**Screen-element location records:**
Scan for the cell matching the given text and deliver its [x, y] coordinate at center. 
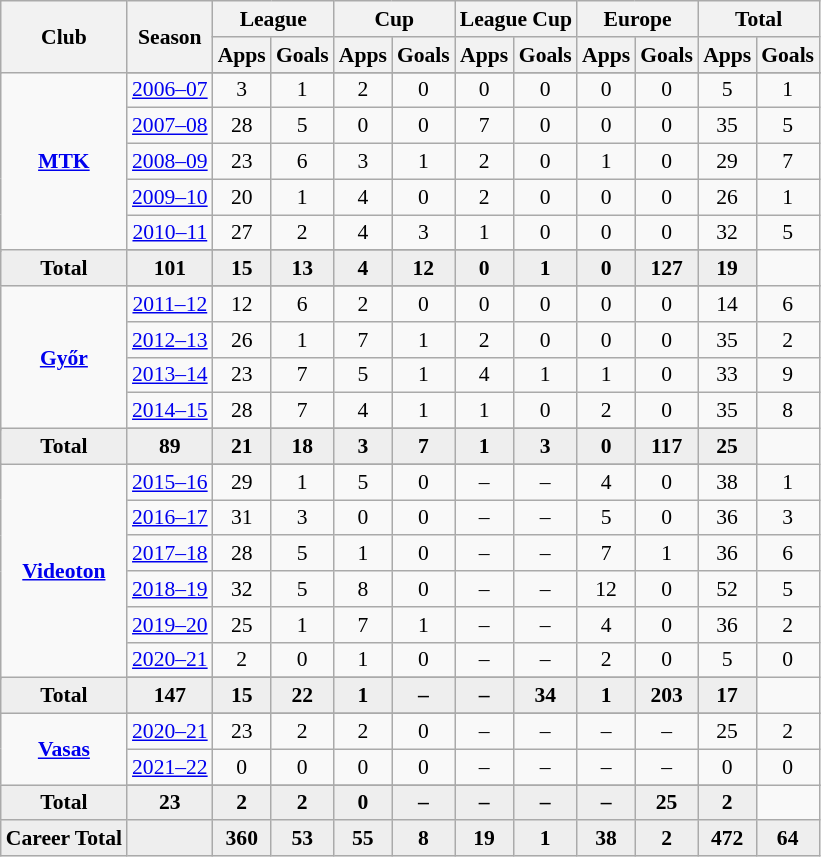
2011–12 [170, 304]
Győr [64, 357]
21 [242, 447]
33 [727, 375]
Cup [394, 19]
2009–10 [170, 197]
Career Total [64, 839]
34 [545, 696]
31 [242, 518]
2016–17 [170, 518]
Season [170, 36]
2015–16 [170, 482]
2017–18 [170, 554]
2013–14 [170, 375]
13 [302, 269]
472 [727, 839]
101 [170, 269]
9 [788, 375]
2018–19 [170, 589]
Vasas [64, 750]
52 [727, 589]
2021–22 [170, 767]
Club [64, 36]
55 [363, 839]
89 [170, 447]
2019–20 [170, 625]
18 [302, 447]
27 [242, 233]
2010–11 [170, 233]
2006–07 [170, 90]
2007–08 [170, 126]
64 [788, 839]
2014–15 [170, 411]
360 [242, 839]
2008–09 [170, 162]
22 [302, 696]
147 [170, 696]
53 [302, 839]
17 [727, 696]
14 [727, 304]
2012–13 [170, 340]
Europe [638, 19]
MTK [64, 161]
Videoton [64, 571]
127 [666, 269]
117 [666, 447]
League [274, 19]
203 [666, 696]
League Cup [516, 19]
20 [242, 197]
Output the [X, Y] coordinate of the center of the cell containing the given text.  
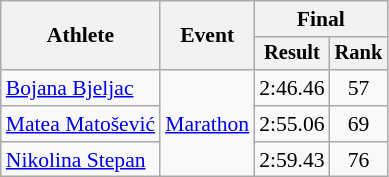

**WRITTEN INSTRUCTION:** Reproduce all of the rows above verbatim, omitting the pictures from your output.

**EXERCISE OUTPUT:**
Scan for the cell matching the given text and deliver its [x, y] coordinate at center. 
2011–12 [170, 304]
Győr [64, 357]
21 [242, 447]
33 [727, 375]
Cup [394, 19]
2009–10 [170, 197]
Career Total [64, 839]
34 [545, 696]
31 [242, 518]
2016–17 [170, 518]
Season [170, 36]
2015–16 [170, 482]
2017–18 [170, 554]
2013–14 [170, 375]
13 [302, 269]
472 [727, 839]
101 [170, 269]
9 [788, 375]
2018–19 [170, 589]
Vasas [64, 750]
52 [727, 589]
2021–22 [170, 767]
Club [64, 36]
55 [363, 839]
89 [170, 447]
2019–20 [170, 625]
18 [302, 447]
27 [242, 233]
2010–11 [170, 233]
2006–07 [170, 90]
2007–08 [170, 126]
64 [788, 839]
2014–15 [170, 411]
360 [242, 839]
2008–09 [170, 162]
22 [302, 696]
147 [170, 696]
53 [302, 839]
17 [727, 696]
14 [727, 304]
2012–13 [170, 340]
Europe [638, 19]
MTK [64, 161]
Videoton [64, 571]
127 [666, 269]
117 [666, 447]
League [274, 19]
203 [666, 696]
League Cup [516, 19]
20 [242, 197]
Output the [X, Y] coordinate of the center of the cell containing the given text.  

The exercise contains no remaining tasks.